- [TASK MATERIAL]
Segment Open

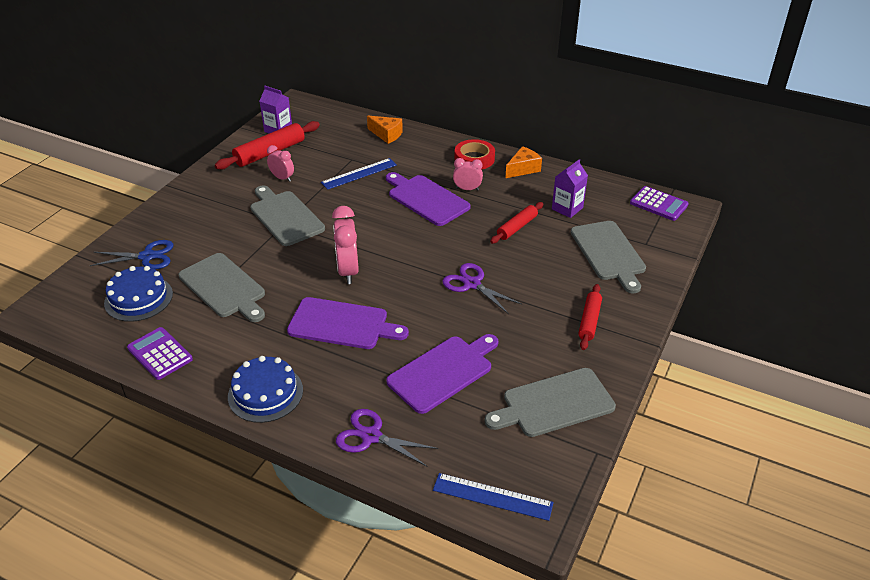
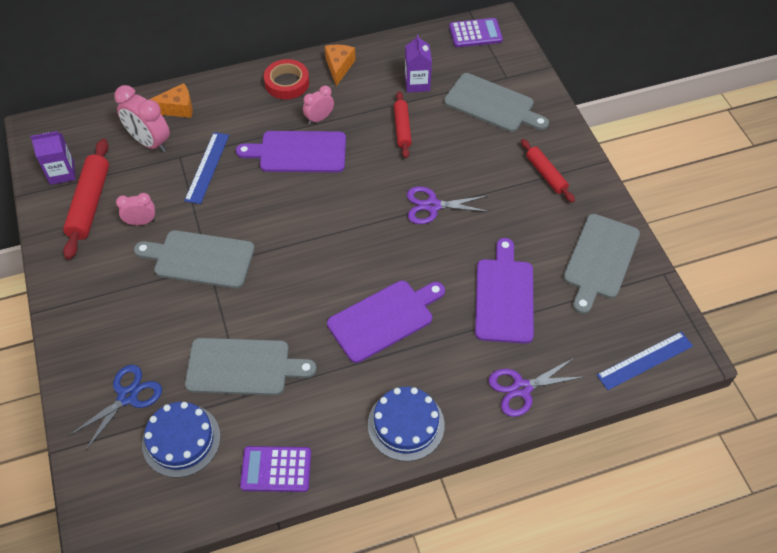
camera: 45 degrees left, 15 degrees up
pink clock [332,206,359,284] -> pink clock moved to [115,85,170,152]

Segment Closed
Segment Open

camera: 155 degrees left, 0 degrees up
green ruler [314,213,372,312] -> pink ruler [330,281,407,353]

Segment Closed
Segment Open

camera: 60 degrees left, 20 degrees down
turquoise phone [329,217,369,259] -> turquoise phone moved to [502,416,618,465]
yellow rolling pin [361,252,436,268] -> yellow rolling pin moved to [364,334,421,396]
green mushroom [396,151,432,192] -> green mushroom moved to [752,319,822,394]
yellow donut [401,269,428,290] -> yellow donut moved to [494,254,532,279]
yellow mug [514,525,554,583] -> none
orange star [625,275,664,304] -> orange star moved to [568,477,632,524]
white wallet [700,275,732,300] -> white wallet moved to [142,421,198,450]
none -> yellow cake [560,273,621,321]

Segment Closed

- [YOUR TASK]
From the records above, transcribe without alteration every line from the one with "camera: 155 degrees left, 0 degrees up" to the one with "green ruler [314,213,372,312]", inclusive.

- [OUTPUT]
camera: 155 degrees left, 0 degrees up
green ruler [314,213,372,312] -> pink ruler [330,281,407,353]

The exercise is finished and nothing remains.